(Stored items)
--*--
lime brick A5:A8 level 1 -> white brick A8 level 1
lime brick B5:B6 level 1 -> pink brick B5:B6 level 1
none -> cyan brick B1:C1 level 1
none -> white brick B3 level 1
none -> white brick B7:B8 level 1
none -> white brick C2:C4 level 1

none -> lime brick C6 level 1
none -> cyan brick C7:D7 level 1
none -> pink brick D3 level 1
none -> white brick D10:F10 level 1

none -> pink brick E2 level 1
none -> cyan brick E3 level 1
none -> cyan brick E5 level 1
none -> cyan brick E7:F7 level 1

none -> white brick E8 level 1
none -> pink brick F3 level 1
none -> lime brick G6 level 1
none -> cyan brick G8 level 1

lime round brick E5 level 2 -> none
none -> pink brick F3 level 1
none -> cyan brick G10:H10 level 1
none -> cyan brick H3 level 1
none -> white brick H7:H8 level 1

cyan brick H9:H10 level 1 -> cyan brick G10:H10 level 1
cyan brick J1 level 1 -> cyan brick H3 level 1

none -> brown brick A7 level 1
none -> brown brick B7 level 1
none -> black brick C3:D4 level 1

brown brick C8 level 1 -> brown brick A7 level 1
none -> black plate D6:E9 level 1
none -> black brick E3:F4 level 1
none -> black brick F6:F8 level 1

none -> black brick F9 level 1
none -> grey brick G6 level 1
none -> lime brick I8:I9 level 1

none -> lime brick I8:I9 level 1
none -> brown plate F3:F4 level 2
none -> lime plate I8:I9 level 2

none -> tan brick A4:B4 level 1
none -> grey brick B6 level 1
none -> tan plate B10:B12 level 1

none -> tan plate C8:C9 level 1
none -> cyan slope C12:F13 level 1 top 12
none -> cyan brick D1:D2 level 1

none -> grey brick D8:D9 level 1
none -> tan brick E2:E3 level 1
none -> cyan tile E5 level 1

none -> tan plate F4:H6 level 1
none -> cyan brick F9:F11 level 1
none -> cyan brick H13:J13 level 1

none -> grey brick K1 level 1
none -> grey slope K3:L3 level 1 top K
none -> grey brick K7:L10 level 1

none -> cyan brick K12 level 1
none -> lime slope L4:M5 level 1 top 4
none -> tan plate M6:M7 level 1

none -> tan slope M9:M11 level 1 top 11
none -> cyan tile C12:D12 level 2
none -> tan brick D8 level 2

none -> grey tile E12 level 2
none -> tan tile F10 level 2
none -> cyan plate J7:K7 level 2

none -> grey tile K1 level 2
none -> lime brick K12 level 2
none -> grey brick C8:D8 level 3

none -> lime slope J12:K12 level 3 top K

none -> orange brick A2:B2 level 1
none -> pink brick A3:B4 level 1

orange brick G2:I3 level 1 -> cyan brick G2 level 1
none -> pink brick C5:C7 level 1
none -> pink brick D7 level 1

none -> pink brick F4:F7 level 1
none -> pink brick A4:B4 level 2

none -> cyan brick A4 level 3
--*--
» Exercise requirements: If a line in the records contains the string "orange", copy it out.

» Expected answer:
none -> orange brick A2:B2 level 1
orange brick G2:I3 level 1 -> cyan brick G2 level 1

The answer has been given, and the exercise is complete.